WHAT THE TASK ASKS
Copy out word for word everything from the first of the rows below down to the row containing "playbill (491, 905)", both ends included, and omit the pictures.

DATA TO PROCESS
•••••

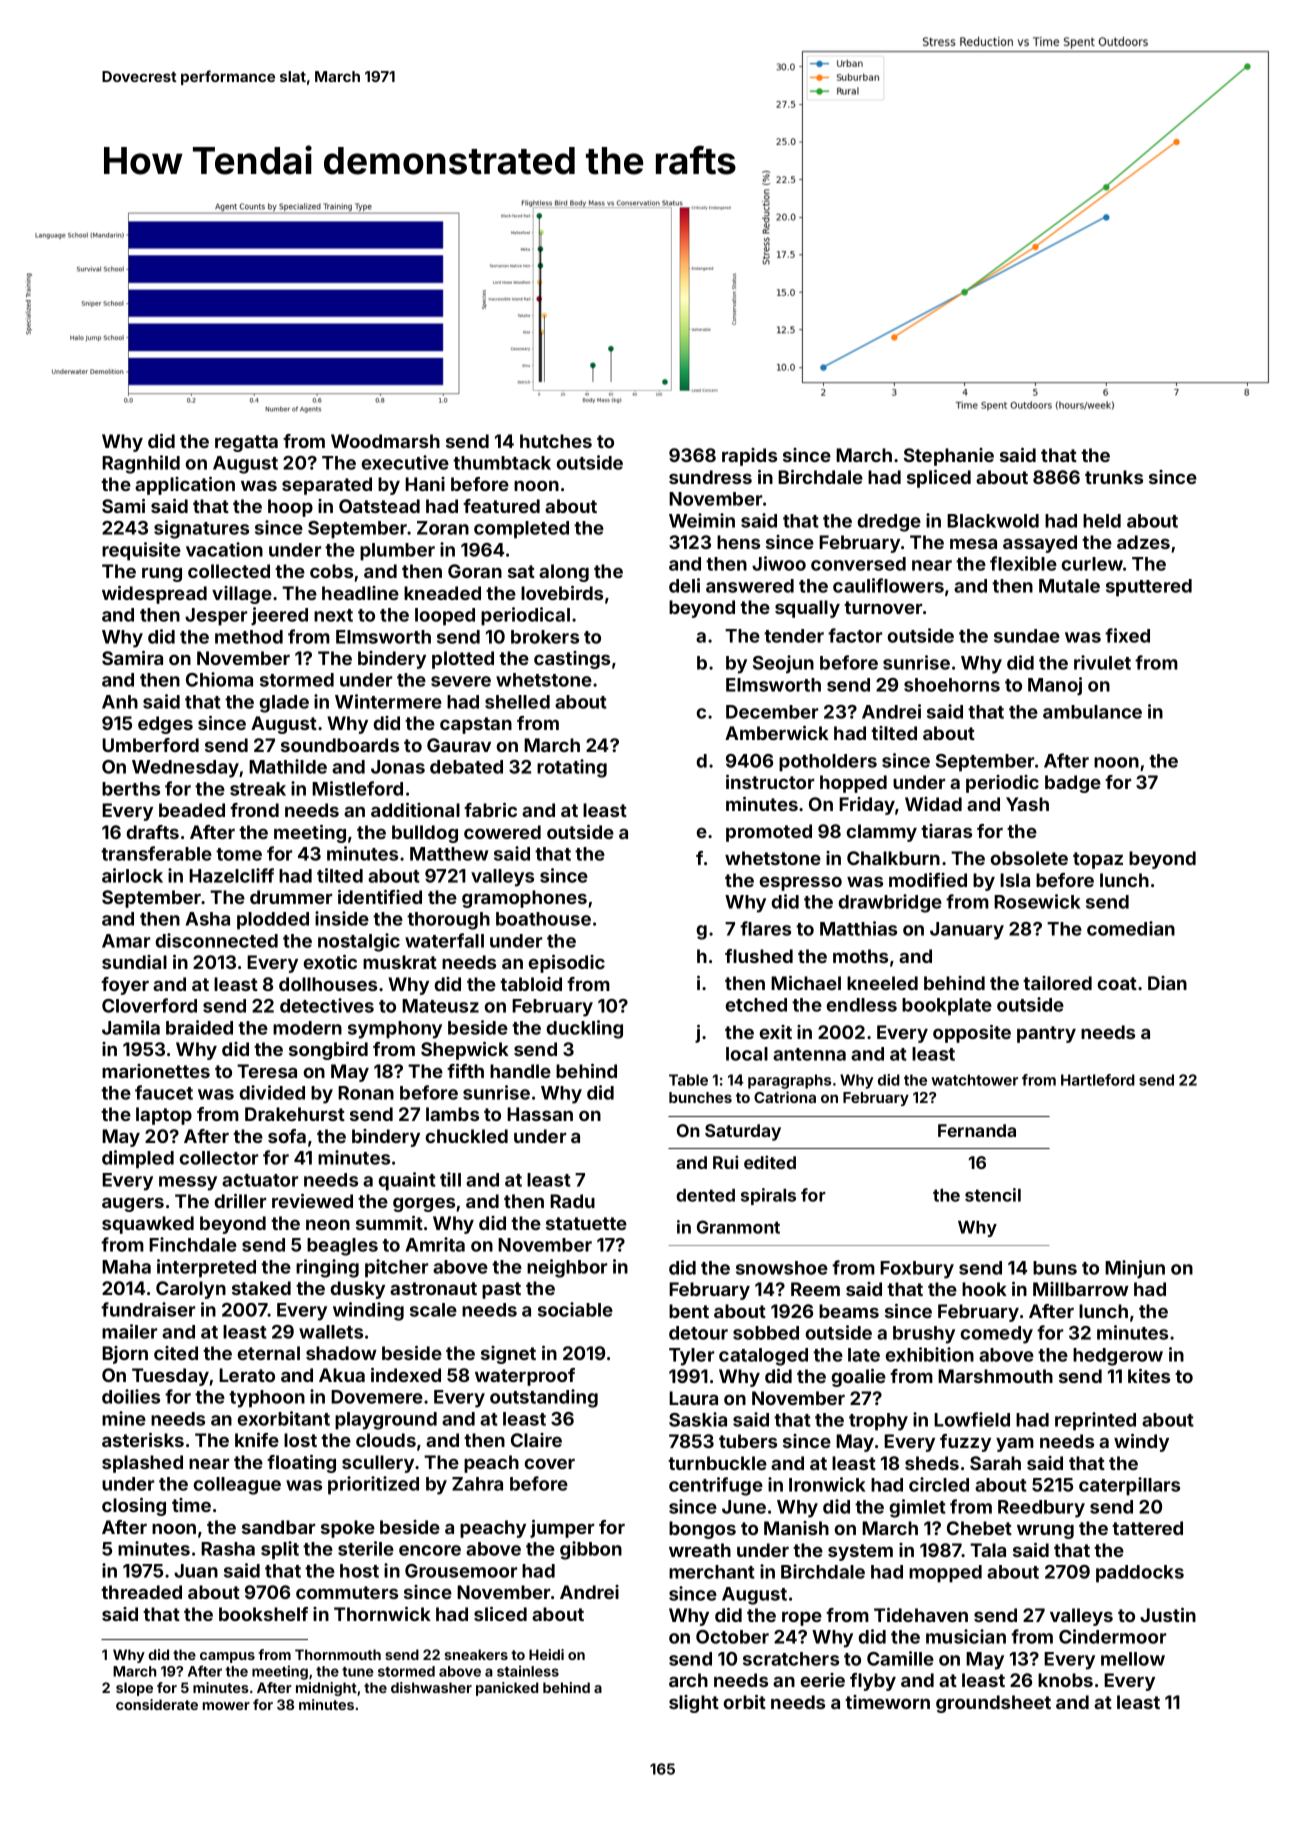 Image resolution: width=1300 pixels, height=1839 pixels. What do you see at coordinates (556, 441) in the document?
I see `hutches` at bounding box center [556, 441].
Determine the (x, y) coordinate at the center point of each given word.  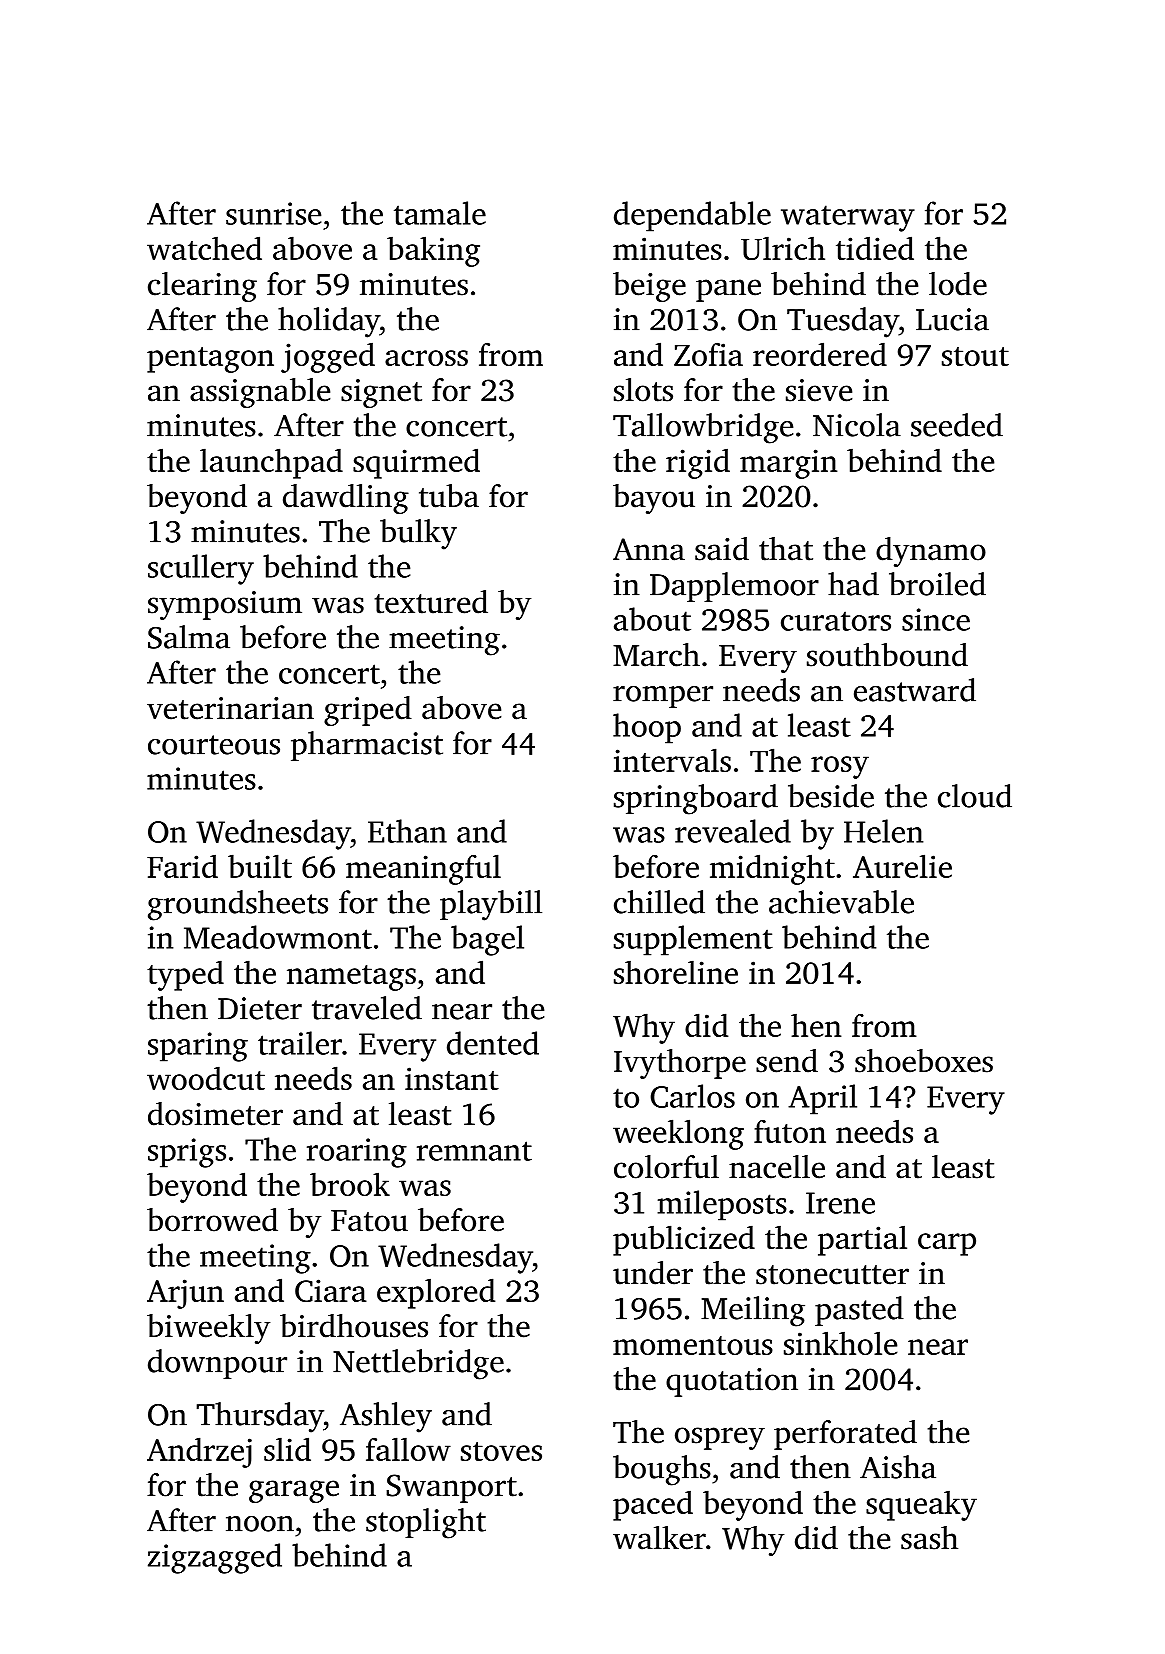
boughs (662, 1470)
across (426, 358)
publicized (684, 1240)
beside (831, 796)
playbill (491, 905)
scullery (201, 569)
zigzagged (215, 1558)
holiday (329, 322)
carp (947, 1244)
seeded (957, 425)
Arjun (185, 1294)
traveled (367, 1008)
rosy (840, 767)
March (656, 655)
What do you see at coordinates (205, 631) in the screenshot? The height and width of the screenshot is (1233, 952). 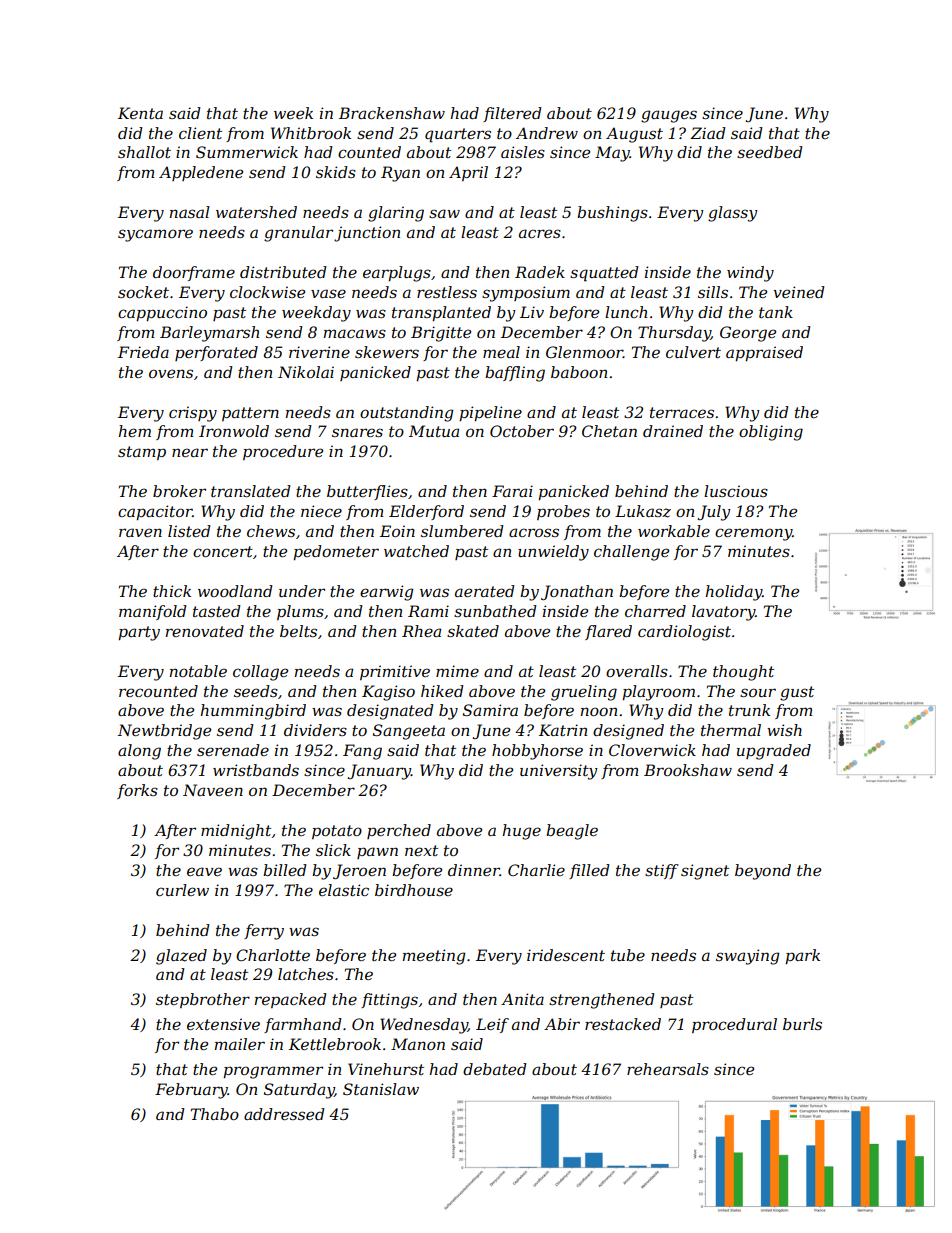 I see `renovated` at bounding box center [205, 631].
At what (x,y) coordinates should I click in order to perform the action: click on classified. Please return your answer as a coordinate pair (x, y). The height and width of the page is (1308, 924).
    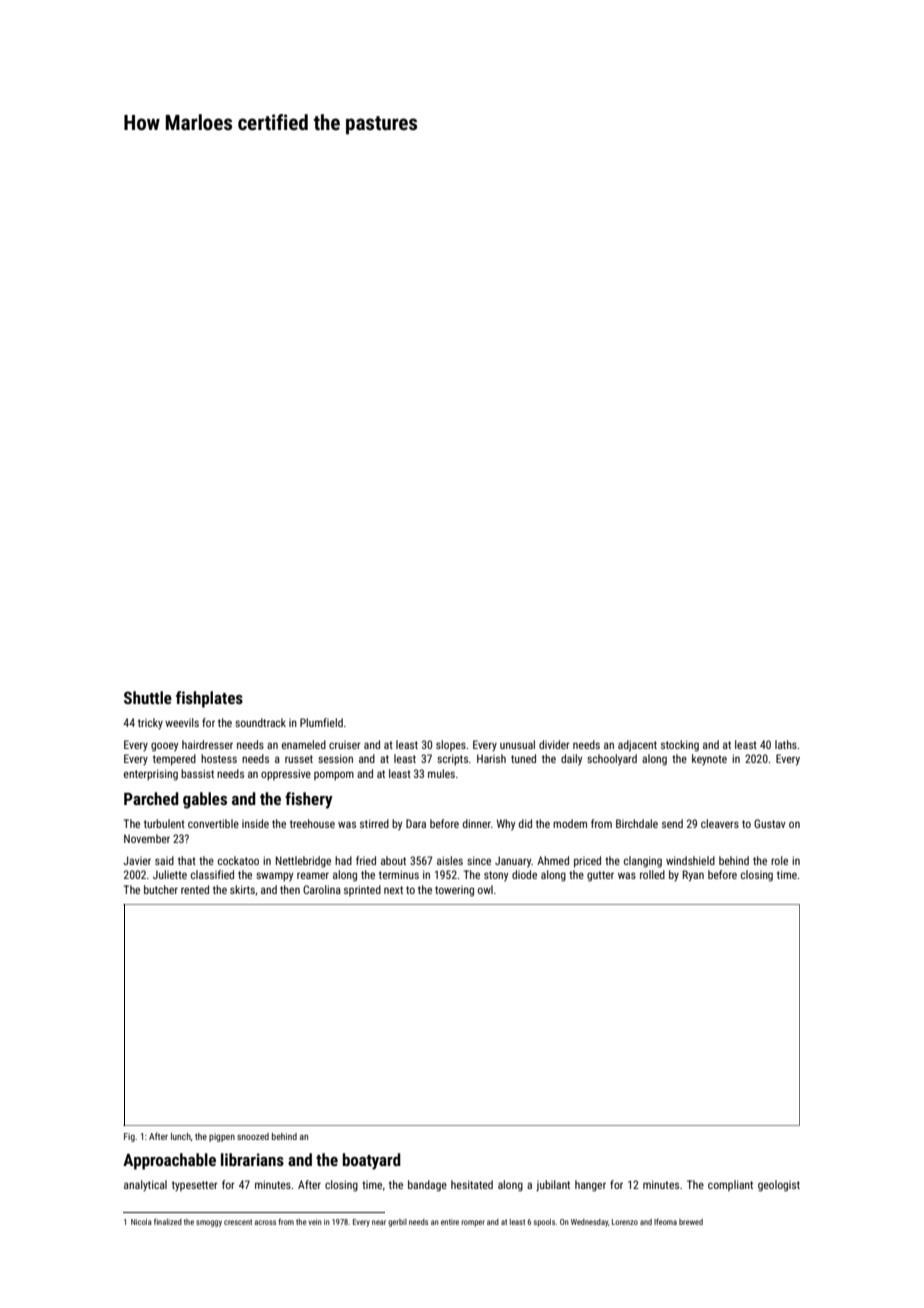
    Looking at the image, I should click on (212, 874).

•••••

WRITTEN REPLY
 Image resolution: width=1300 pixels, height=1839 pixels. What do you see at coordinates (556, 441) in the document?
I see `hutches` at bounding box center [556, 441].
Determine the (x, y) coordinate at the center point of each given word.  
boughs (662, 1470)
across (426, 358)
publicized (684, 1240)
beside (831, 796)
playbill (491, 905)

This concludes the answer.